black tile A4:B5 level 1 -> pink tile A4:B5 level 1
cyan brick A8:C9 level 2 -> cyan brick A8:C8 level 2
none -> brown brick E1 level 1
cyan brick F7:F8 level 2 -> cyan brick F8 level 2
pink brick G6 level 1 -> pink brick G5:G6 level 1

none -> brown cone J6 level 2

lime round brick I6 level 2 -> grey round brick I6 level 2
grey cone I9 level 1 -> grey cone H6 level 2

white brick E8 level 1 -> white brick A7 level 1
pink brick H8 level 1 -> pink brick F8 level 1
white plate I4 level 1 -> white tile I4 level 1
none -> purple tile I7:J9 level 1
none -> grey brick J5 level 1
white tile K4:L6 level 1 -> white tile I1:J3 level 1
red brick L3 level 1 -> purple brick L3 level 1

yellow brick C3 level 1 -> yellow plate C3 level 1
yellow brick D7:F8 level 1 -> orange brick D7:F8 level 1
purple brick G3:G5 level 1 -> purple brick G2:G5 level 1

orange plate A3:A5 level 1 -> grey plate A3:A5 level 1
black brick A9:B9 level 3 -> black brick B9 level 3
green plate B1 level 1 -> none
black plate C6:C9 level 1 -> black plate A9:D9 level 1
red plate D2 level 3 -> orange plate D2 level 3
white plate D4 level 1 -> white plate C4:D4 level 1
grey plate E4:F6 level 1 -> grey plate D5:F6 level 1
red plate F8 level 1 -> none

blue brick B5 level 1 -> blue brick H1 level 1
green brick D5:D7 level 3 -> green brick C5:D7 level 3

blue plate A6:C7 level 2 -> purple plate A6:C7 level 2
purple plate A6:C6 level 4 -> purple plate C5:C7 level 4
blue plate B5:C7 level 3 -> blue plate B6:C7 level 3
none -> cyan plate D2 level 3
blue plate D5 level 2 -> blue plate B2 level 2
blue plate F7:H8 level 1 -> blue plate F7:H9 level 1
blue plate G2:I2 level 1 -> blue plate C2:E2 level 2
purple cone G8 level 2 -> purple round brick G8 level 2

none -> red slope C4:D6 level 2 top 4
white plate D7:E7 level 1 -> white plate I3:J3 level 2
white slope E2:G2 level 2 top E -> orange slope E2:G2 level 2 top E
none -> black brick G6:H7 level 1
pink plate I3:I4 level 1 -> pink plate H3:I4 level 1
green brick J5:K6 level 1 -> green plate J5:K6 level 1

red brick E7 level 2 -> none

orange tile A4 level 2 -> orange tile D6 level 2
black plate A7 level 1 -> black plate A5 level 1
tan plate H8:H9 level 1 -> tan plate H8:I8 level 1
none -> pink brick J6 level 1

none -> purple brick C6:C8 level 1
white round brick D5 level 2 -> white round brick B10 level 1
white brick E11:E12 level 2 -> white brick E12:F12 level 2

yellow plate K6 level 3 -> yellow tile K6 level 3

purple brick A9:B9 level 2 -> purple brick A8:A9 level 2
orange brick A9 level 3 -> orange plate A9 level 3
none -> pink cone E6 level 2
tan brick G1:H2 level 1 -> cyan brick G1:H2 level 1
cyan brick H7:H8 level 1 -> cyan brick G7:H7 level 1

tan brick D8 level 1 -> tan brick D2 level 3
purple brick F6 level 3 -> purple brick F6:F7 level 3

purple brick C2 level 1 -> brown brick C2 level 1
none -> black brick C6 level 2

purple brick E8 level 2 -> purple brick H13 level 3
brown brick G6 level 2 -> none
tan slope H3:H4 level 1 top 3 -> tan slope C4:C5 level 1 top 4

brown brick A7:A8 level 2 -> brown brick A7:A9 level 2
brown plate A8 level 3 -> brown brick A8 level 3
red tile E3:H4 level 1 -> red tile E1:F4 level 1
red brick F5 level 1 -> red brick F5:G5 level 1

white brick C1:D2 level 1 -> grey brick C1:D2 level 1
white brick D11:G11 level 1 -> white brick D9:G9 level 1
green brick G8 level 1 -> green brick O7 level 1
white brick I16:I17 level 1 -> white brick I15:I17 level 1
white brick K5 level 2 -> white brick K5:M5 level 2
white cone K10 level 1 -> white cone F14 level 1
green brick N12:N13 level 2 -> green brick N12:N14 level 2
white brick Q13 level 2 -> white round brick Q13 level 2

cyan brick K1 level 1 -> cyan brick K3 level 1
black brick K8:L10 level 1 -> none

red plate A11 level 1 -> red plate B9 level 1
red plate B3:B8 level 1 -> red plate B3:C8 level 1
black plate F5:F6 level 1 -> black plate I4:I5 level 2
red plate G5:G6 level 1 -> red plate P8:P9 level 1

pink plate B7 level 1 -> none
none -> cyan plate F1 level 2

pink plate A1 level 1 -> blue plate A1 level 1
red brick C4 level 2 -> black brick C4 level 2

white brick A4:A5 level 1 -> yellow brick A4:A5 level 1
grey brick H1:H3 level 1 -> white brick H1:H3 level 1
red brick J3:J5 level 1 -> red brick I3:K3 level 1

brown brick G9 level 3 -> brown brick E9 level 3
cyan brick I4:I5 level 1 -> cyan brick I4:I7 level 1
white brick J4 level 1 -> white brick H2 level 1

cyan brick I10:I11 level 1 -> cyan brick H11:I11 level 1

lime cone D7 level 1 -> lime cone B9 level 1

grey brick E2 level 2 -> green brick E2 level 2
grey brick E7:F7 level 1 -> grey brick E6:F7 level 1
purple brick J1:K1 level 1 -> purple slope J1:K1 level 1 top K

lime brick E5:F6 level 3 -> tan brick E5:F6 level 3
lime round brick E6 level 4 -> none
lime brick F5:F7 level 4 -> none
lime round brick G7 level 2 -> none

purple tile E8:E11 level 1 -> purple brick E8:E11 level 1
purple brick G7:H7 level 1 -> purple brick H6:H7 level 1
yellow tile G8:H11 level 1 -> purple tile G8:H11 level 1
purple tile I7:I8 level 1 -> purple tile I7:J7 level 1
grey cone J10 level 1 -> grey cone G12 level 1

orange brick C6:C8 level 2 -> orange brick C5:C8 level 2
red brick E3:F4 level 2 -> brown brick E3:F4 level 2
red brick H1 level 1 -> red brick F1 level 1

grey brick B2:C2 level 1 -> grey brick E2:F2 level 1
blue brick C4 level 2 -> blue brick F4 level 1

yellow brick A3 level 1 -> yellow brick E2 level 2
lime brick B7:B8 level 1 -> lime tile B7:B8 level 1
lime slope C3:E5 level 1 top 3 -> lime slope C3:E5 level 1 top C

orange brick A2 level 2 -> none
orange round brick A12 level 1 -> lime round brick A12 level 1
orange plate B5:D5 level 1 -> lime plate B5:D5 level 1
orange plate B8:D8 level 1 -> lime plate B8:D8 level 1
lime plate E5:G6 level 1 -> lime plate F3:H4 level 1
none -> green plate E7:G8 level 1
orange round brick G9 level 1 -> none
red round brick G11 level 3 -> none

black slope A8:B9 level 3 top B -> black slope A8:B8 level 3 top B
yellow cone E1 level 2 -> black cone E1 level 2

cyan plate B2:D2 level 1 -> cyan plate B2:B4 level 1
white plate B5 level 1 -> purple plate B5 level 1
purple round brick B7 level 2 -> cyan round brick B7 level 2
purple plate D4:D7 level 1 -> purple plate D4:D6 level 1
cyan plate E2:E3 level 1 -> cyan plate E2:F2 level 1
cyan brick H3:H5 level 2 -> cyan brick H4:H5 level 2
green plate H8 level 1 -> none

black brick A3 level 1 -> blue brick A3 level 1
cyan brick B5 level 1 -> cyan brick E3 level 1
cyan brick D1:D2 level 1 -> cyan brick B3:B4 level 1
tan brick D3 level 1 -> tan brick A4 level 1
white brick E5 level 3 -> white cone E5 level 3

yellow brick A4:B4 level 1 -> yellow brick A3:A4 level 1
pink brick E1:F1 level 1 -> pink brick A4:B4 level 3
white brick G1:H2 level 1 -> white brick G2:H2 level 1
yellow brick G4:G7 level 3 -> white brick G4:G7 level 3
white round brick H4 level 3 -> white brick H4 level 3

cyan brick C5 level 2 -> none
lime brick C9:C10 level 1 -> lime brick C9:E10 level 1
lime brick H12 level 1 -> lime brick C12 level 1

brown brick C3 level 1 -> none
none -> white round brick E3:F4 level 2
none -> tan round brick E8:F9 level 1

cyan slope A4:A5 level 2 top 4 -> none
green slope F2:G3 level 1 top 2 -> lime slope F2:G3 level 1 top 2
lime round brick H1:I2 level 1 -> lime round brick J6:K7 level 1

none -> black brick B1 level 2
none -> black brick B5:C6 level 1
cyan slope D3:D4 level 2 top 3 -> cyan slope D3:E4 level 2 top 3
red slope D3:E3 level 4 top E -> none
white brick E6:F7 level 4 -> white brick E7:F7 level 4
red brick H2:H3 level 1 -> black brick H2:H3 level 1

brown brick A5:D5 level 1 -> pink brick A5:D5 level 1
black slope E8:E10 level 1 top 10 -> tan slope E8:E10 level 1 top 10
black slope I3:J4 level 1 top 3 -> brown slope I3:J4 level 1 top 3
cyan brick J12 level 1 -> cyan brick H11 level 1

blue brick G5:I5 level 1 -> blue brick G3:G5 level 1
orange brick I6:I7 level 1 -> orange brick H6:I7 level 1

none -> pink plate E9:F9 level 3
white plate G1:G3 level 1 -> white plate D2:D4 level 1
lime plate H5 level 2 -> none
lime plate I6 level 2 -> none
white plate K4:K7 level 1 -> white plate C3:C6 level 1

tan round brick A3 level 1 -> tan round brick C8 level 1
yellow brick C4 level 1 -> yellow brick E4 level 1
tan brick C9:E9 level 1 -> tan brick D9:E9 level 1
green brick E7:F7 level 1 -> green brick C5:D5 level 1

........

▶ _Exercise details_:
Out of the data above, set down the lines from the one with "white plate D7:E7" to the one with "none -> pink brick J6 level 1", both included, exactly as written and with no additions.

▶ _Your response_:
white plate D7:E7 level 1 -> white plate I3:J3 level 2
white slope E2:G2 level 2 top E -> orange slope E2:G2 level 2 top E
none -> black brick G6:H7 level 1
pink plate I3:I4 level 1 -> pink plate H3:I4 level 1
green brick J5:K6 level 1 -> green plate J5:K6 level 1

red brick E7 level 2 -> none

orange tile A4 level 2 -> orange tile D6 level 2
black plate A7 level 1 -> black plate A5 level 1
tan plate H8:H9 level 1 -> tan plate H8:I8 level 1
none -> pink brick J6 level 1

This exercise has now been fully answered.